[Stored entries]
★ ★ ★ ★ ★ ★ ★
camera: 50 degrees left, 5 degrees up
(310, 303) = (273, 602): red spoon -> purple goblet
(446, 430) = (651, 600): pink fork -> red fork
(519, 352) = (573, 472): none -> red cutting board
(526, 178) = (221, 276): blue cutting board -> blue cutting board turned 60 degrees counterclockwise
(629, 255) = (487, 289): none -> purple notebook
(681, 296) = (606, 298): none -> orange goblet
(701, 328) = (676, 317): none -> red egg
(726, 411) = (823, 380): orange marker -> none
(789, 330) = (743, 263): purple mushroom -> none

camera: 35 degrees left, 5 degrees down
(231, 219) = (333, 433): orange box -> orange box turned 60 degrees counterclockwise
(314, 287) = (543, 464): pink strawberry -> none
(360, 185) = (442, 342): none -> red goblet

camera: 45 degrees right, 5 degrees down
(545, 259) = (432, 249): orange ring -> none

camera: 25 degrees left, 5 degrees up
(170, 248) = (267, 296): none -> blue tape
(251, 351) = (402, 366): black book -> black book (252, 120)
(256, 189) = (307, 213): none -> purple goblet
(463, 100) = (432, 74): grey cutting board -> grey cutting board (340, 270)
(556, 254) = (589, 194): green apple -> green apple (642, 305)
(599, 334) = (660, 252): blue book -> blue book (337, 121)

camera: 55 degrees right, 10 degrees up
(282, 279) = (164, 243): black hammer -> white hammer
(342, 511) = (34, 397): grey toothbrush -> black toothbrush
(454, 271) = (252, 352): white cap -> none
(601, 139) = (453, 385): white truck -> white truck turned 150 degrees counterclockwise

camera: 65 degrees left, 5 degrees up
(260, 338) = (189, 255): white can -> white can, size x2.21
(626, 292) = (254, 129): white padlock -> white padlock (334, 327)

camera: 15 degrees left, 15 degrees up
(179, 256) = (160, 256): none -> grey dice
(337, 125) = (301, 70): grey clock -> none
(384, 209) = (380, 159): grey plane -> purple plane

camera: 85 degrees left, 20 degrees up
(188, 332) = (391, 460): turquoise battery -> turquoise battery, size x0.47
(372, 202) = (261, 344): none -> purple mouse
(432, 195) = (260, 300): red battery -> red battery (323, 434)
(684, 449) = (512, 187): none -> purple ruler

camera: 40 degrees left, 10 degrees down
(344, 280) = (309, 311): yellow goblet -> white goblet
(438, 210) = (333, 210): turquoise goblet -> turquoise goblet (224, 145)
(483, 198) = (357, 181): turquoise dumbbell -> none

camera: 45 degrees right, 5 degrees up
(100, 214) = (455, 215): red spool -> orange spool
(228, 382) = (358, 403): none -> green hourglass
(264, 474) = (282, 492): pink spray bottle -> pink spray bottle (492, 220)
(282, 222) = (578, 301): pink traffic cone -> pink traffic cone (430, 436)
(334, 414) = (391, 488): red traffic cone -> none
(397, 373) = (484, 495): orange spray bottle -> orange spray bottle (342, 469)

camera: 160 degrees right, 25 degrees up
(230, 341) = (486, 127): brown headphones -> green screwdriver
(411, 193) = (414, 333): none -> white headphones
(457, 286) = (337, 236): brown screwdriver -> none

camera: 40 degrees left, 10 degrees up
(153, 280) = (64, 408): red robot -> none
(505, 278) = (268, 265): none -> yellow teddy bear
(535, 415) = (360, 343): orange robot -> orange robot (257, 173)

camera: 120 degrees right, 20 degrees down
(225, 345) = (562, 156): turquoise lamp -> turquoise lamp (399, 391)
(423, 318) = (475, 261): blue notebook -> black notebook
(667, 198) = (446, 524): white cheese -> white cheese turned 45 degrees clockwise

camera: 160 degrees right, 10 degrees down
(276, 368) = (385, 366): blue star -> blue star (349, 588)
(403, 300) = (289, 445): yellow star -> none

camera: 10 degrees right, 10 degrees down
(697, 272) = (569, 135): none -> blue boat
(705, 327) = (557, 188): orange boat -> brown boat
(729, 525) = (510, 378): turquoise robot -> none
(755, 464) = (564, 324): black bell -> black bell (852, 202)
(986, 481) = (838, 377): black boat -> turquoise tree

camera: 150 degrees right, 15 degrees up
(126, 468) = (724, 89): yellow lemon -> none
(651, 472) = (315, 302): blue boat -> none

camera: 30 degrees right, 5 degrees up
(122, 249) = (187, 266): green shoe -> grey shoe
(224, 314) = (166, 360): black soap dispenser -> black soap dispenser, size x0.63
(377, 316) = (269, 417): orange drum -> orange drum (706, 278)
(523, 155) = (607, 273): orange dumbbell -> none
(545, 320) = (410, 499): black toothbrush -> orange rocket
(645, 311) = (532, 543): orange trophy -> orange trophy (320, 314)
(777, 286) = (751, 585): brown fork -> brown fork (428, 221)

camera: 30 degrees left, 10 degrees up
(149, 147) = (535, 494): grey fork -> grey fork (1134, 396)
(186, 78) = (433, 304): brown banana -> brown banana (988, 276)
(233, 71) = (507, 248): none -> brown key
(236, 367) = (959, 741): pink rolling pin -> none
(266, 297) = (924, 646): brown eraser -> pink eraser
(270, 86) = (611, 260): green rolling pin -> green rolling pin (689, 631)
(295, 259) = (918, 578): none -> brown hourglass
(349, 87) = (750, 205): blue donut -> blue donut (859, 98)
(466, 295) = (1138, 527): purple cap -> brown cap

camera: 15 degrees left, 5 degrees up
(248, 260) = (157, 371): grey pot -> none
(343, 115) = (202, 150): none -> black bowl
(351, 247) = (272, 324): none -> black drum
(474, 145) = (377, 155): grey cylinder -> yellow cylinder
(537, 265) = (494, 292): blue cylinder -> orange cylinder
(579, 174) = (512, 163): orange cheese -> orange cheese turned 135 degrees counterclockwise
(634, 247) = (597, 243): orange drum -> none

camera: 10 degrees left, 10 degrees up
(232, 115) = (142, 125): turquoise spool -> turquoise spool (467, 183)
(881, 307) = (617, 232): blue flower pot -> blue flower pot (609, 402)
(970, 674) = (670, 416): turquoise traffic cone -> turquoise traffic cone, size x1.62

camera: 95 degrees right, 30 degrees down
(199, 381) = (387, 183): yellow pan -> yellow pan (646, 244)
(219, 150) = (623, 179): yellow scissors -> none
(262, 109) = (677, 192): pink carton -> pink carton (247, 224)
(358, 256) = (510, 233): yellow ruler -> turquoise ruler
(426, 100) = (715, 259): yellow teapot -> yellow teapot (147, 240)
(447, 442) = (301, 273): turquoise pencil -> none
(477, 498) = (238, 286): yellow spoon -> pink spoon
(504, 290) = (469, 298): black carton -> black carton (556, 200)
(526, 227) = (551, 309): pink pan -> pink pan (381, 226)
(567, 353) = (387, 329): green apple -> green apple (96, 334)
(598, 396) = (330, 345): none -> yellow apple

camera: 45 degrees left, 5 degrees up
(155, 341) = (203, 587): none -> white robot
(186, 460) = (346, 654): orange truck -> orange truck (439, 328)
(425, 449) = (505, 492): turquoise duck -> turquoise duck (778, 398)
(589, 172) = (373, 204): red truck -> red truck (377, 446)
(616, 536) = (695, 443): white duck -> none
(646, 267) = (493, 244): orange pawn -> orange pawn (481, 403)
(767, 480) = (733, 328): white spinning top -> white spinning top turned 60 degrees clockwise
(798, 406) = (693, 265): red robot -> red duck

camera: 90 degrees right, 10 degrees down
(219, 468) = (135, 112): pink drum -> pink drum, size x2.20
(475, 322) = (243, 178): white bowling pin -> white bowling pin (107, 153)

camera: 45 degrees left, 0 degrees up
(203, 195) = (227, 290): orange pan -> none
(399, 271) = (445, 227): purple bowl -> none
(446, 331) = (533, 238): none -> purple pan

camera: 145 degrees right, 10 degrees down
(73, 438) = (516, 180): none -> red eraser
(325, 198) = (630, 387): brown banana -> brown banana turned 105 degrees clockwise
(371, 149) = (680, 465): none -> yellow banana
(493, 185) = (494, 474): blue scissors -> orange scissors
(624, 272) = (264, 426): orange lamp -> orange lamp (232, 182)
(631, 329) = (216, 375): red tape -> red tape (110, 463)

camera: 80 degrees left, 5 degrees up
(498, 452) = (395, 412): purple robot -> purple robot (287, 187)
★ ★ ★ ★ ★ ★ ★
# [Task]
Look above for the line with "(219, 150) = (623, 179): yellow" and the line with "(446, 331) = (533, 238): none -> purple pan". Retype those two lines and every line between them exactly, adding nothing.

# [Output]
(219, 150) = (623, 179): yellow scissors -> none
(262, 109) = (677, 192): pink carton -> pink carton (247, 224)
(358, 256) = (510, 233): yellow ruler -> turquoise ruler
(426, 100) = (715, 259): yellow teapot -> yellow teapot (147, 240)
(447, 442) = (301, 273): turquoise pencil -> none
(477, 498) = (238, 286): yellow spoon -> pink spoon
(504, 290) = (469, 298): black carton -> black carton (556, 200)
(526, 227) = (551, 309): pink pan -> pink pan (381, 226)
(567, 353) = (387, 329): green apple -> green apple (96, 334)
(598, 396) = (330, 345): none -> yellow apple

camera: 45 degrees left, 5 degrees up
(155, 341) = (203, 587): none -> white robot
(186, 460) = (346, 654): orange truck -> orange truck (439, 328)
(425, 449) = (505, 492): turquoise duck -> turquoise duck (778, 398)
(589, 172) = (373, 204): red truck -> red truck (377, 446)
(616, 536) = (695, 443): white duck -> none
(646, 267) = (493, 244): orange pawn -> orange pawn (481, 403)
(767, 480) = (733, 328): white spinning top -> white spinning top turned 60 degrees clockwise
(798, 406) = (693, 265): red robot -> red duck

camera: 90 degrees right, 10 degrees down
(219, 468) = (135, 112): pink drum -> pink drum, size x2.20
(475, 322) = (243, 178): white bowling pin -> white bowling pin (107, 153)

camera: 45 degrees left, 0 degrees up
(203, 195) = (227, 290): orange pan -> none
(399, 271) = (445, 227): purple bowl -> none
(446, 331) = (533, 238): none -> purple pan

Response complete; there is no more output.